* What the task asks *
This exercise calls for every line of the data below with the string "AGND" in it.

* Available data *
- Opening Delimiter -
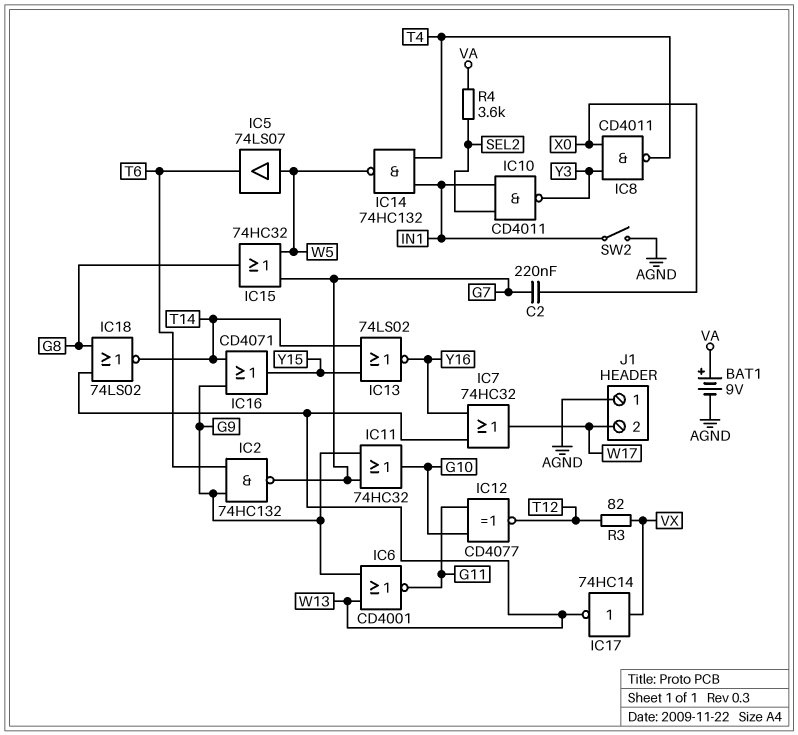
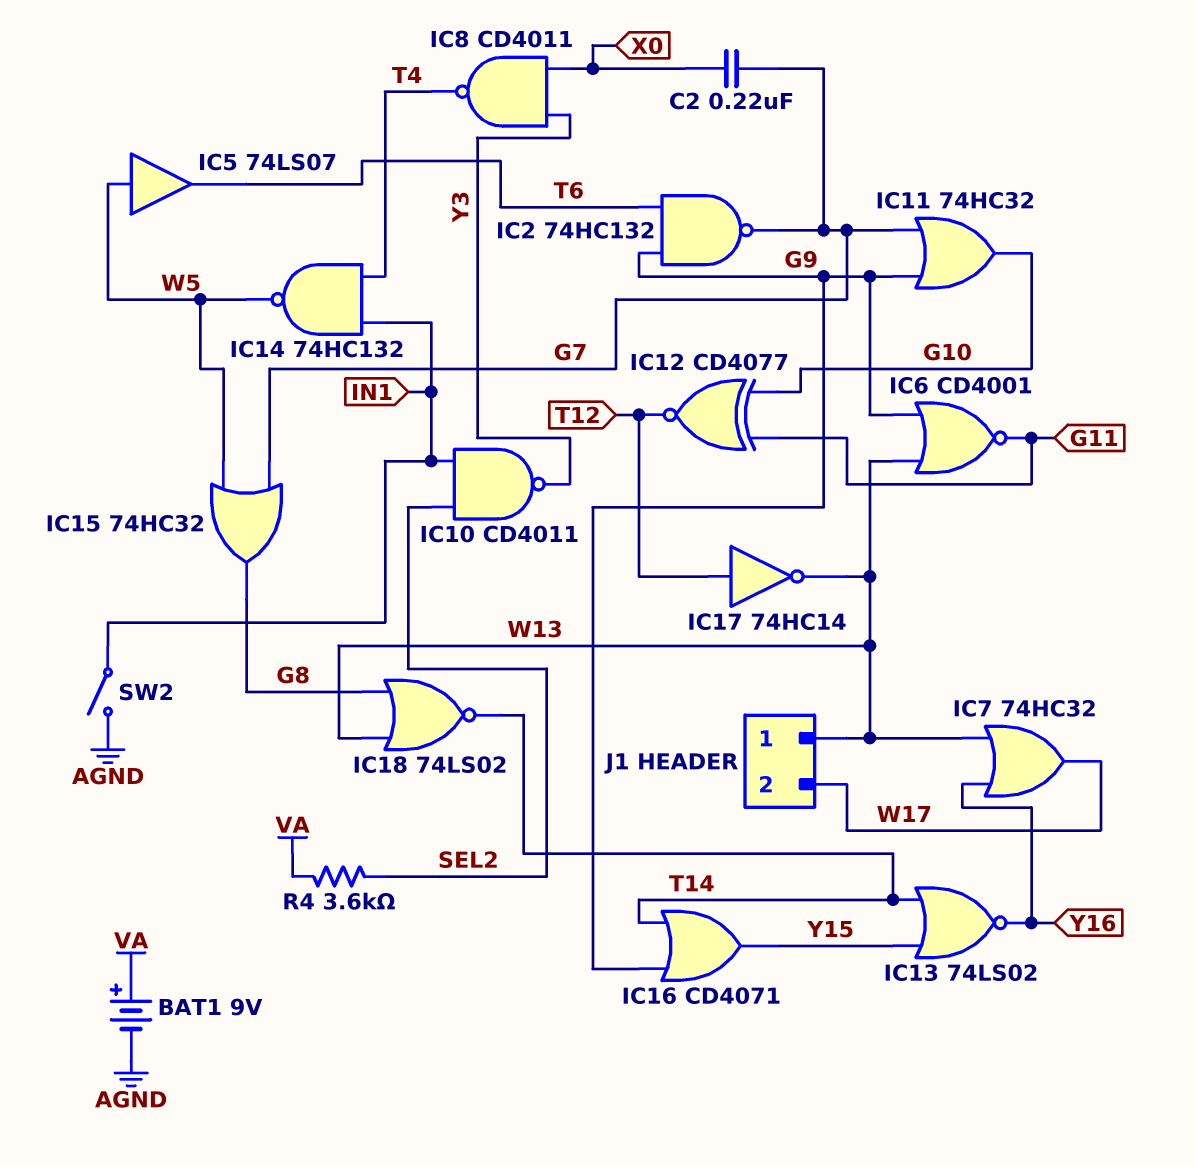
IC17: NOT 74HC14 (in VX, out W13) -> NOT 74HC14 (in T12, out W13)
J1 pin 1: AGND -> W13
R3: 82 (T12, VX) -> none

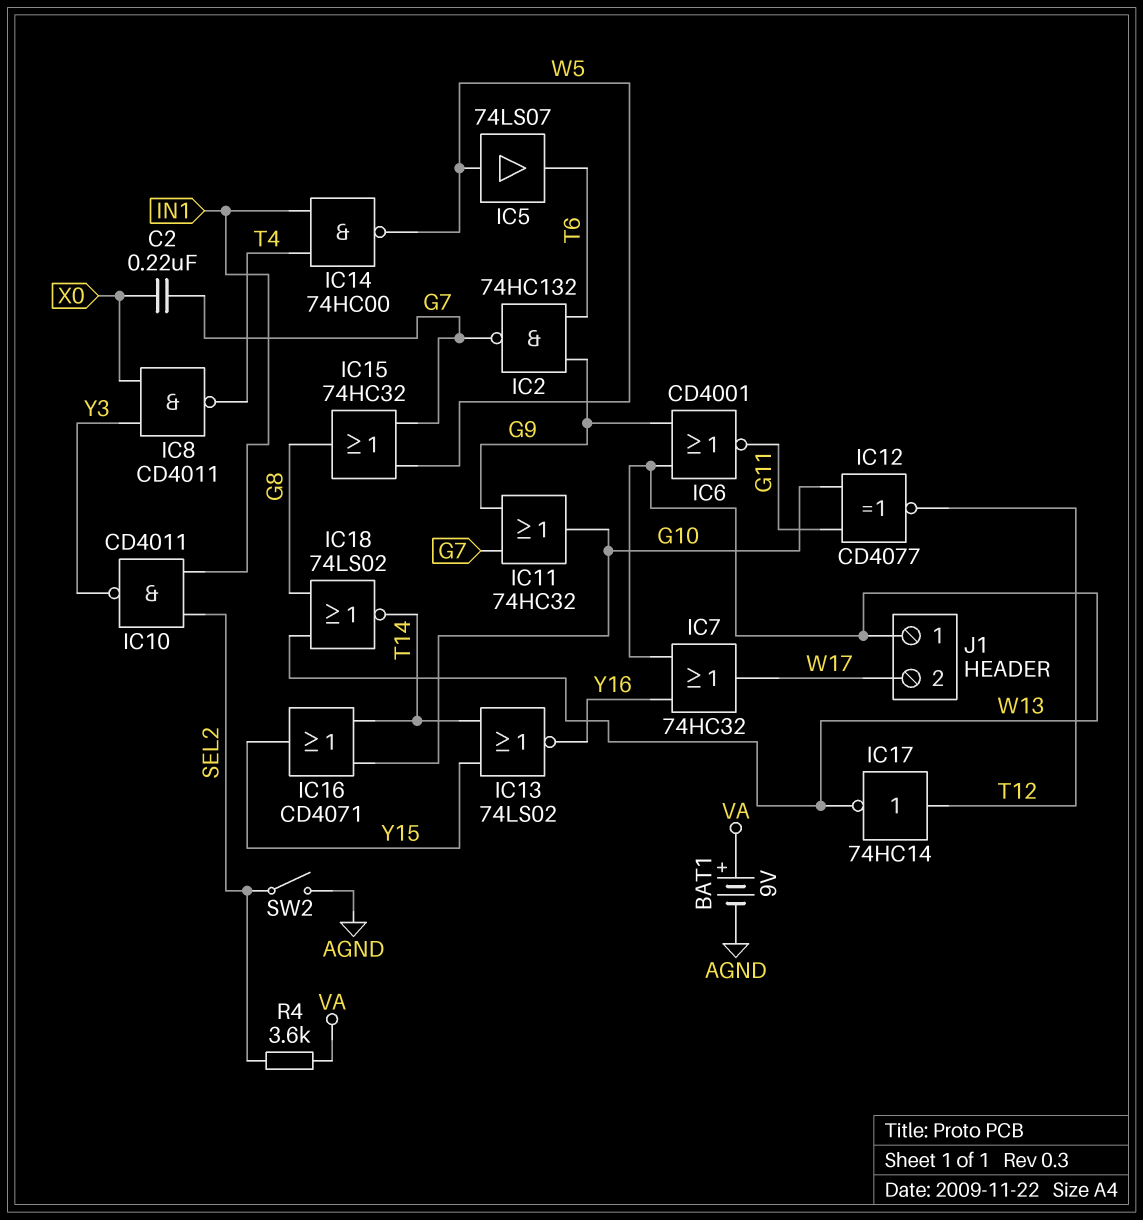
IC14: NAND 74HC132 (in IN1, in T4, out W5) -> NAND 74HC00 (in IN1, in T4, out W5)
IC16: OR CD4071 (in G9, in T14, out Y15) -> OR CD4071 (in G10, in T14, out Y15)
SW2: switch (AGND, IN1) -> switch (AGND, SEL2)

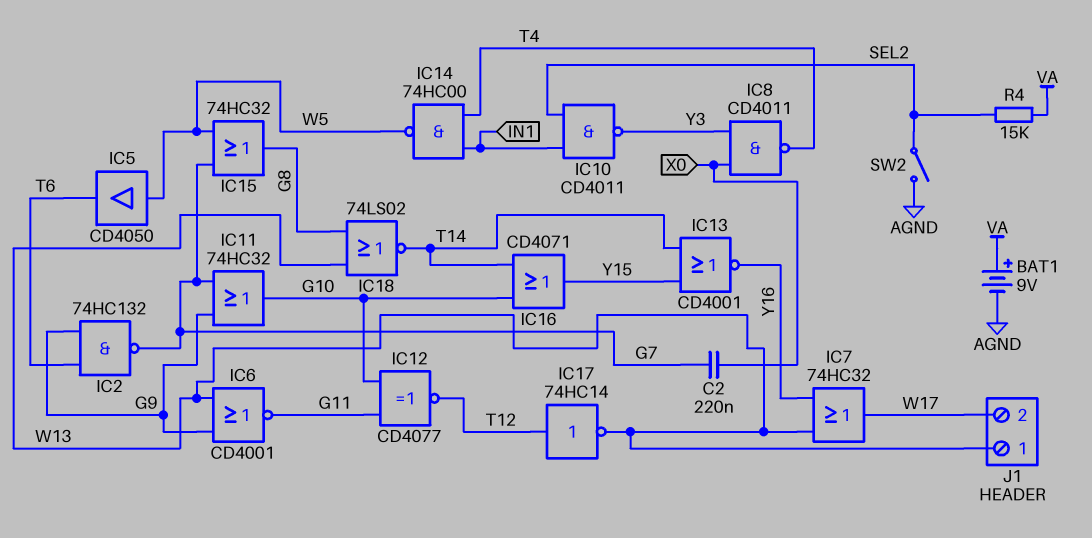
IC5: buffer 74LS07 (in W5, out T6) -> buffer CD4050 (in W5, out T6)
IC13: NOR 74LS02 (in T14, in Y15, out Y16) -> NOR CD4001 (in T14, in Y15, out Y16)
R4: 3.6k (SEL2, VA) -> 15k (SEL2, VA)

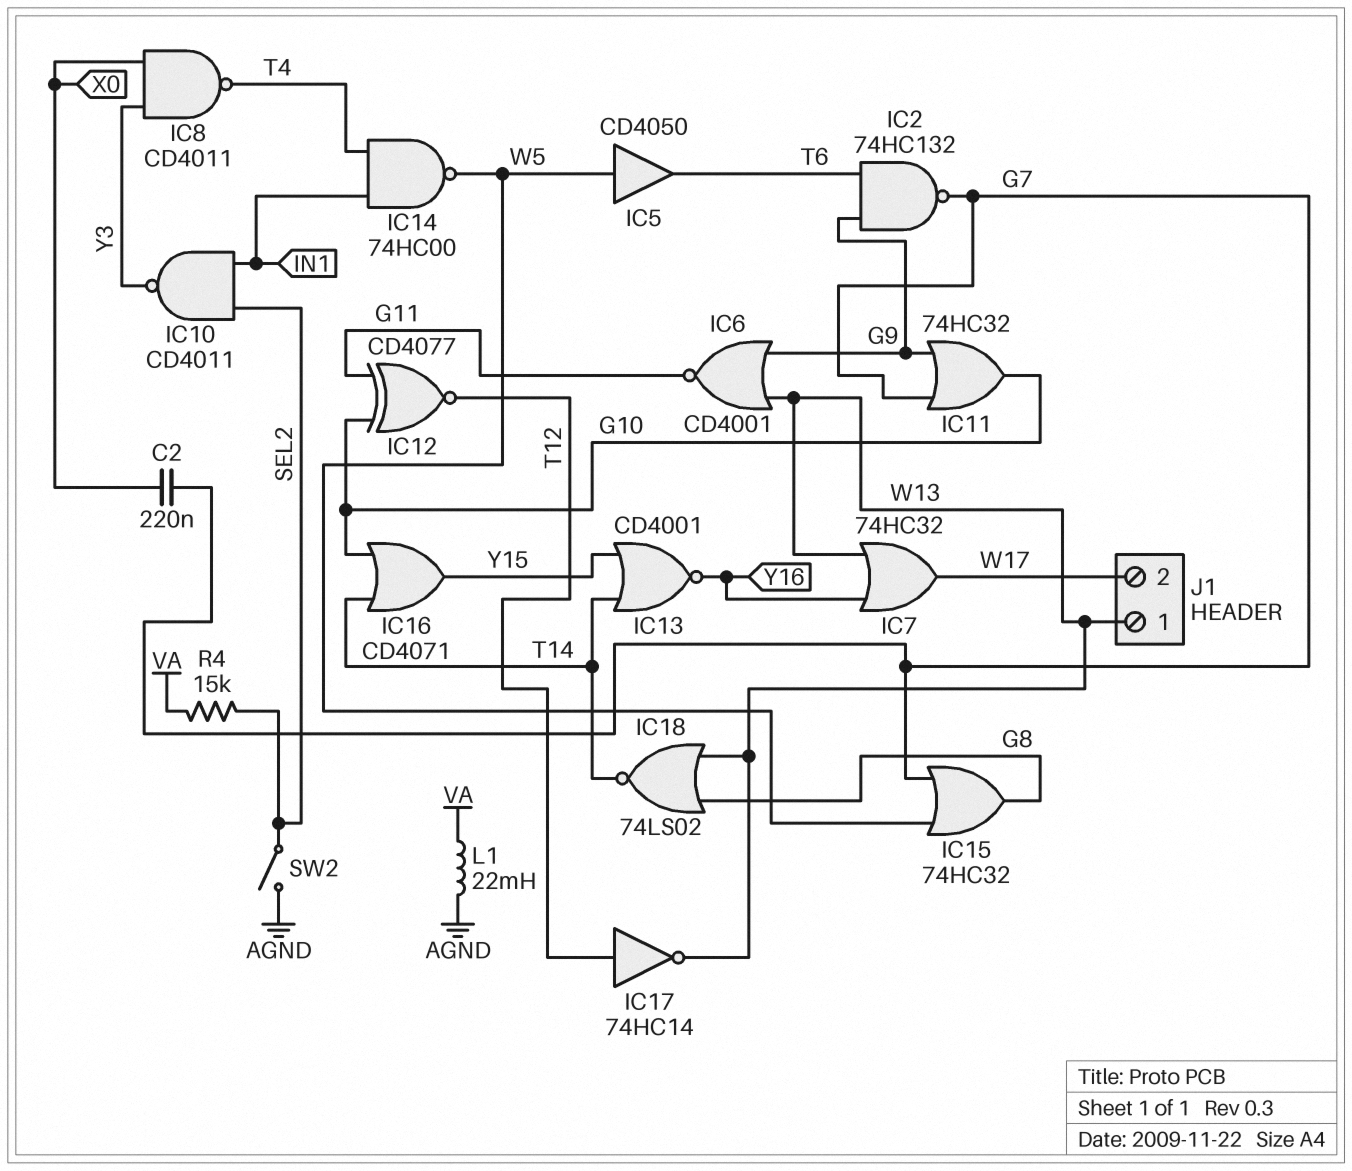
BAT1: 9V (plus VA, minus AGND) -> none
L1: none -> 22mH (AGND, VA)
- Closing Delimiter -
* Task response *
J1 pin 1: AGND -> W13
SW2: switch (AGND, IN1) -> switch (AGND, SEL2)
BAT1: 9V (plus VA, minus AGND) -> none
L1: none -> 22mH (AGND, VA)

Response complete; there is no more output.